- **Problem description**
Every line in the data below has to be repeated exactly; no picture belongs in the result.

- **Data block**
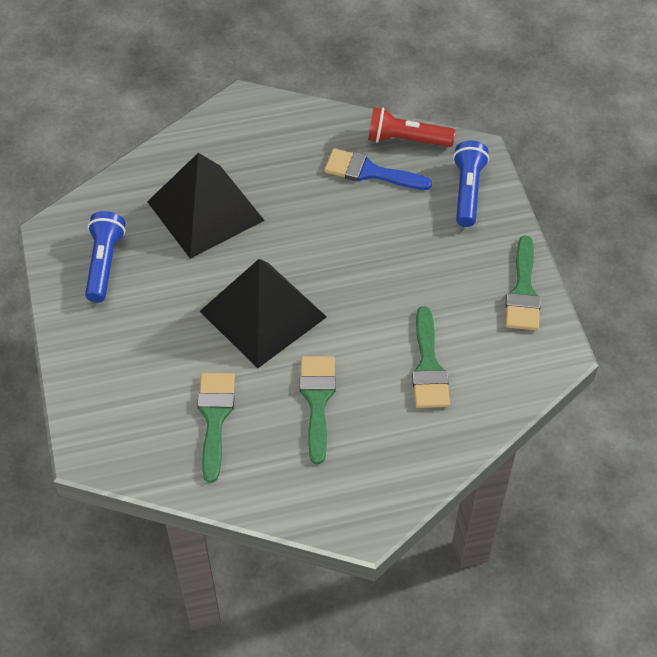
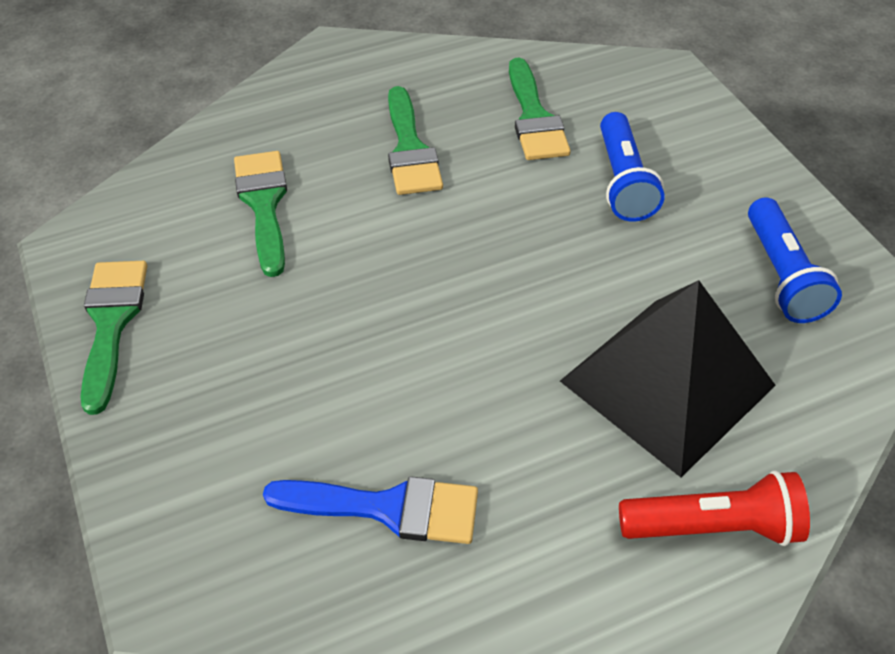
camera: 170 degrees right, 5 degrees down
(263, 313) = (513, 239): black pyramid -> none
(406, 140) = (320, 601): red flashlight -> red flashlight (713, 526)
(467, 191) = (193, 494): blue flashlight -> blue flashlight (623, 181)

- **Answer to this exercise**
camera: 170 degrees right, 5 degrees down
(263, 313) = (513, 239): black pyramid -> none
(406, 140) = (320, 601): red flashlight -> red flashlight (713, 526)
(467, 191) = (193, 494): blue flashlight -> blue flashlight (623, 181)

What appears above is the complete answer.